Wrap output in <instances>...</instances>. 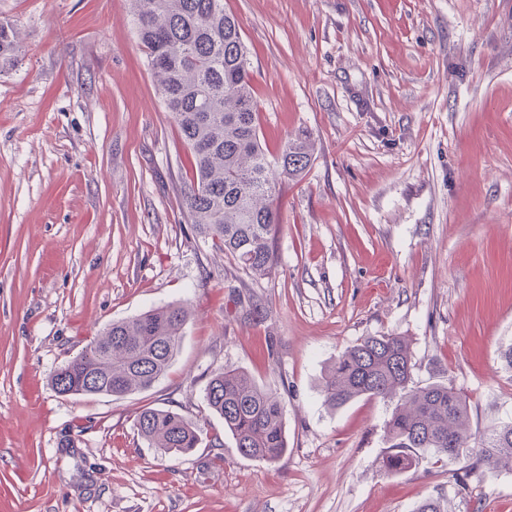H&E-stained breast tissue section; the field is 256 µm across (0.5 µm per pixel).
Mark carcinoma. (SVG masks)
Listing matches in <instances>:
<instances>
[{"label":"carcinoma","mask_w":512,"mask_h":512,"mask_svg":"<svg viewBox=\"0 0 512 512\" xmlns=\"http://www.w3.org/2000/svg\"><path fill=\"white\" fill-rule=\"evenodd\" d=\"M139 44L194 170L182 208L196 233L254 279L271 275L281 229V196L312 158L313 141L301 132L276 153L261 142L252 66L235 16L224 0H129ZM16 30L0 22V64L15 60ZM189 309L172 303L100 332L53 378L67 396L122 397L147 391L169 370L180 348ZM412 353L403 336H365L336 356L324 377V404L336 408L360 398L395 400L384 433L386 472H405L421 453L482 460L512 470V421L475 436L467 403L452 386L414 388ZM206 408L246 457L269 464L288 450L285 401L262 389L247 372H214ZM138 436L151 448L182 456L201 441L182 415L147 407L136 418Z\"/></svg>","instance_id":"1"}]
</instances>
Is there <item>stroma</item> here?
<instances>
[{
	"mask_svg": "<svg viewBox=\"0 0 512 512\" xmlns=\"http://www.w3.org/2000/svg\"><path fill=\"white\" fill-rule=\"evenodd\" d=\"M250 51L269 151L314 159L282 197L269 278L247 277L182 208L192 157L128 0H0V512H512V471L422 455L389 474L394 404L324 405L366 336L409 338L412 384L461 391L473 433L512 419V0H224ZM191 316L168 373L124 397L51 379L108 324ZM287 406L288 450L243 457L208 414L212 372ZM183 415L173 457L134 427ZM17 48L16 30L9 22H0V62L1 69L15 60ZM135 426L148 447L158 448L165 455H185L201 441L199 428L169 409L147 407L137 416Z\"/></svg>",
	"mask_w": 512,
	"mask_h": 512,
	"instance_id": "obj_1",
	"label": "stroma"
}]
</instances>
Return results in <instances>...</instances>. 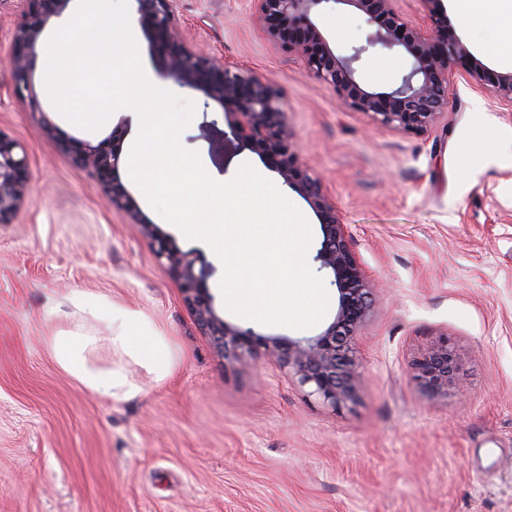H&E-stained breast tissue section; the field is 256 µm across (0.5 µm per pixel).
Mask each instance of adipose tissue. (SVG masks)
<instances>
[{"mask_svg": "<svg viewBox=\"0 0 512 512\" xmlns=\"http://www.w3.org/2000/svg\"><path fill=\"white\" fill-rule=\"evenodd\" d=\"M68 311L60 312V327L48 341L50 354L66 375L92 395L128 399L141 388L130 379L127 362H135L163 381L172 372L174 346L169 336L137 309L104 295L94 297L77 291L68 299ZM104 322L107 335H96L92 322ZM108 350L112 360L99 366L94 355Z\"/></svg>", "mask_w": 512, "mask_h": 512, "instance_id": "obj_1", "label": "adipose tissue"}]
</instances>
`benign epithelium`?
I'll return each instance as SVG.
<instances>
[{"instance_id":"benign-epithelium-1","label":"benign epithelium","mask_w":512,"mask_h":512,"mask_svg":"<svg viewBox=\"0 0 512 512\" xmlns=\"http://www.w3.org/2000/svg\"><path fill=\"white\" fill-rule=\"evenodd\" d=\"M14 2L22 22L14 31L10 58L13 94L39 116L42 134L59 140L78 166L95 175L108 205L122 211L128 223L139 225L224 359L245 366L270 357L288 369L297 385L309 388L308 395L334 408L354 401L363 369L359 330L374 312L376 287L335 199L323 180L308 173L300 161L280 92L267 79L247 70L233 71L188 46L174 24L177 0H132L140 26L166 58L168 78L182 89L233 106L225 119L234 138L270 163L282 184L301 195L316 214L322 240L315 261L331 277L338 297L331 321L320 333L304 338L262 335L221 318L204 274L195 271L196 259L146 218L121 181L116 144L109 138L96 145L60 138L34 91L30 62L51 20L61 16L72 0ZM420 2L430 8L416 19L401 10L399 0H252V19L268 40L302 62L308 76L331 87L347 111L390 132L421 135L448 117V85L457 64H466L470 79L478 84L486 81V71L461 40L441 39L447 15L438 8L440 0ZM328 7L360 14L370 28L365 43L352 47L349 54L337 52L314 21ZM377 47L401 50L409 59L407 73L391 91L372 89L358 76L357 63ZM491 87L500 102L512 106V71L495 74ZM28 182L27 154L0 131V224L14 222L26 203ZM413 370L421 390L446 396L457 388L460 360L448 340L439 339L415 361Z\"/></svg>"}]
</instances>
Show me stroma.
Returning <instances> with one entry per match:
<instances>
[{
  "label": "stroma",
  "instance_id": "obj_1",
  "mask_svg": "<svg viewBox=\"0 0 512 512\" xmlns=\"http://www.w3.org/2000/svg\"><path fill=\"white\" fill-rule=\"evenodd\" d=\"M442 6L446 35L507 71L484 50L497 26L469 27L450 0ZM19 22L0 13V131L30 159L28 201L0 224V512H512V108L489 84L456 67L446 120L422 135L389 132L273 46L251 0L178 2L175 25L194 50L279 90L303 162L323 176L379 285L360 331L357 398L335 410L273 359L247 371L225 361L138 227L14 97ZM319 24L344 53L369 31L347 10ZM408 66L402 51L374 49L359 75L387 91ZM31 70L61 134L95 144L117 132L129 150L124 111L99 131L77 128L50 101L40 59ZM178 95L195 106L181 143L213 178L247 163L277 180L233 140L219 104ZM480 139L487 150H474ZM143 212L197 256L218 315L237 322L208 247ZM75 290L145 312L174 343L172 373L159 383L130 365L142 388L130 399L82 391L48 349L58 321L46 308ZM443 337L460 358V395H429L413 379L414 361Z\"/></svg>",
  "mask_w": 512,
  "mask_h": 512
}]
</instances>
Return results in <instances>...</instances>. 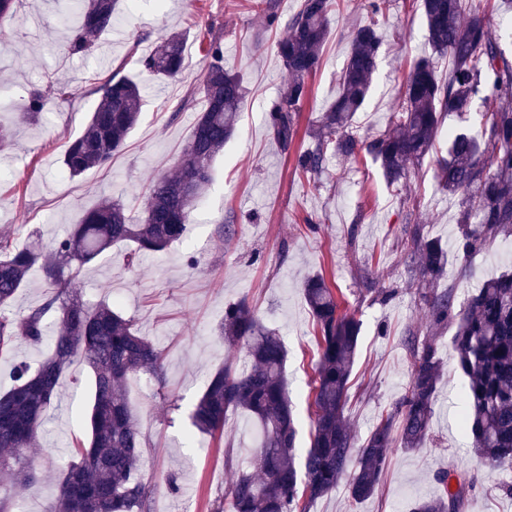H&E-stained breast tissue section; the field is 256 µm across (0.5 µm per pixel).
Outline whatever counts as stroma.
Here are the masks:
<instances>
[{"label": "stroma", "instance_id": "obj_1", "mask_svg": "<svg viewBox=\"0 0 512 512\" xmlns=\"http://www.w3.org/2000/svg\"><path fill=\"white\" fill-rule=\"evenodd\" d=\"M369 3L341 0L332 15L322 64L308 81L298 135L286 152L271 139L265 121L288 80L275 52L283 30L257 14L253 0H120L111 31L98 36L85 56L65 50L70 29L60 21V0H19L14 23L0 28V50L10 53L0 68V104L15 115L31 92L47 100L39 120L16 127L11 148L0 157V233H10L20 245L34 233L44 243L65 234L104 197L124 201L139 215L151 178L174 173L204 107L196 92L204 58L200 27L220 38L225 68L242 74L248 88L239 131L215 157L210 186L197 201L184 238L131 267L124 248L114 247L75 284L85 302L106 301L131 317L139 334L166 356L164 383L146 374L127 382L130 405L149 440L140 473L154 488L153 512H209L255 453L258 427L246 412L232 415L220 436L194 434L189 423L210 375L244 359L243 349L228 347L216 334L225 307L241 298H248L284 341L298 443L308 448L317 338L301 282L313 273L323 274L344 311L362 322L346 410L357 440H364L408 389L409 332L434 341L442 374L429 435L419 447L393 449L378 492L357 503L342 482L310 503L308 512H411L416 500L439 494V476L481 469L457 426L463 379L453 329L433 324L405 265L406 223L419 225L425 236L453 242L457 198L438 190L428 158L398 189L367 155L356 161L332 157L316 188L296 168L297 155L311 143L312 122L339 93L352 32L369 21ZM379 23L383 45L370 101L354 116L359 134L369 138L388 127L410 62L429 50L417 0H385ZM173 32L187 35L181 75L146 81L140 121L109 164L73 180L66 177L63 154L100 100L96 81L117 69L139 78L138 56ZM504 245L497 239L473 256L467 278L459 277L460 260L449 254L439 289H453L457 301H464L506 270L498 259ZM381 289L389 292L388 300L378 297ZM88 395L87 370L74 363L38 438L34 459L44 478L33 488H12L14 512H43L56 496L55 478L70 461L67 444L85 432ZM510 483L512 471L482 478L463 512H512V496L503 491Z\"/></svg>", "mask_w": 512, "mask_h": 512}]
</instances>
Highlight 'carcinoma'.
I'll use <instances>...</instances> for the list:
<instances>
[{
	"instance_id": "obj_1",
	"label": "carcinoma",
	"mask_w": 512,
	"mask_h": 512,
	"mask_svg": "<svg viewBox=\"0 0 512 512\" xmlns=\"http://www.w3.org/2000/svg\"><path fill=\"white\" fill-rule=\"evenodd\" d=\"M337 0H300L285 22L276 52L288 83L267 115V130L283 150L296 139L298 116L308 95V79L321 64L329 37V16ZM473 0H420L432 53L448 60V75L437 72L430 56L413 59L388 129L364 141L352 119L369 96L383 44L377 21L358 26L340 77V92L322 112L315 145L297 157L301 173L315 177L328 152L347 159L369 154L391 186H401L415 166L437 150L441 116L469 112L475 99L500 98L512 91V55L502 45L511 33L493 34ZM118 0H73L65 17L74 24L66 45L71 55H86L89 37L112 29ZM273 24L280 19L278 0H255ZM184 33L163 38L138 63L162 81L182 71ZM100 101L82 132L68 145L63 170L71 178L112 161L138 121L142 86L116 74L100 88ZM205 108L179 158L174 175L150 181L141 216L134 221L119 200L103 198L84 212L79 223L48 247L33 239L19 246L0 234V355L19 343L38 345L53 331L48 355L37 365L17 363L12 385L0 391V474L33 487L43 480L32 449L46 412L60 391L61 379L75 361L91 374L85 412L87 439L77 445L46 512H150L152 486L138 475L146 439L130 407L129 376L150 373L164 383V354L138 334L134 320L109 303L88 305L69 294L66 285L103 252L131 246L127 265L143 253H161L182 239L190 211L211 181V166L235 133L245 98V83L224 69L221 42L209 40L198 86ZM38 93L28 97L21 119L31 121L46 110ZM441 191L462 195L456 251L463 260L499 237L512 236V101L482 114L476 134L461 128L448 134L445 154L437 158ZM407 269L429 286L442 280L448 246L414 229L406 251ZM38 274L45 288L41 301L23 314L13 311L20 289ZM304 297L318 331L314 368L312 431L309 448L296 462L297 416L285 380L287 352L274 330L266 327L245 299L227 306L218 335L241 346L247 364L224 365L209 380L191 412L202 435L224 431L233 413L248 412L261 427V442L251 470H241L224 499L211 512H306V503L327 495L346 474L356 502L378 490L393 448H417L430 431L442 362L429 339L410 338L413 356L410 384L395 411L359 443L345 417L348 389L361 323L341 310L336 293L321 274L307 276ZM432 322L453 324V345L465 377L460 426L488 473L512 465V272L491 278L467 300L456 303L453 289L425 297ZM442 493L418 501L411 512L460 510L478 482L473 474L439 478Z\"/></svg>"
}]
</instances>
------------------------------------------------
Among the entries above, how many lines include the word "adipose"? Reply with the number only.

2